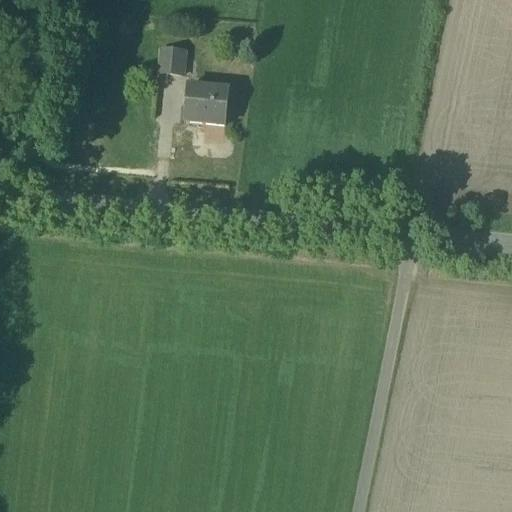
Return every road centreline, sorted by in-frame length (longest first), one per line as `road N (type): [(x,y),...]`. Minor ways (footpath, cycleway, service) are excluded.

────────────────────

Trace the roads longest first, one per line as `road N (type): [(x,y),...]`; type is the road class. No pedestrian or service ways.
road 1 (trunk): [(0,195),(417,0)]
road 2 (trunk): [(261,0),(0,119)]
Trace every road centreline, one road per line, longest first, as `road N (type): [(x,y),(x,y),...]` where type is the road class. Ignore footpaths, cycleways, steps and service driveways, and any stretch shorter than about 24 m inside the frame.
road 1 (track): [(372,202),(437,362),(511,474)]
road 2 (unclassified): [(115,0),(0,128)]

────────────────────

Rewrite the listing from the line that contains "Trace every road" through the line that contains "road 2 (unclassified): [(115,0),(0,128)]", replacing "footpaths" with "walkways" and keeping everything else the same.

** Written answer **
Trace every road centreline, one road per line, longest first, as `road N (type): [(x,y),(x,y),...]` where type is the road class. Ignore walkways, cycleways, steps and service driveways, and any stretch shorter than about 24 m inside the frame.
road 1 (track): [(372,202),(437,362),(511,474)]
road 2 (unclassified): [(115,0),(0,128)]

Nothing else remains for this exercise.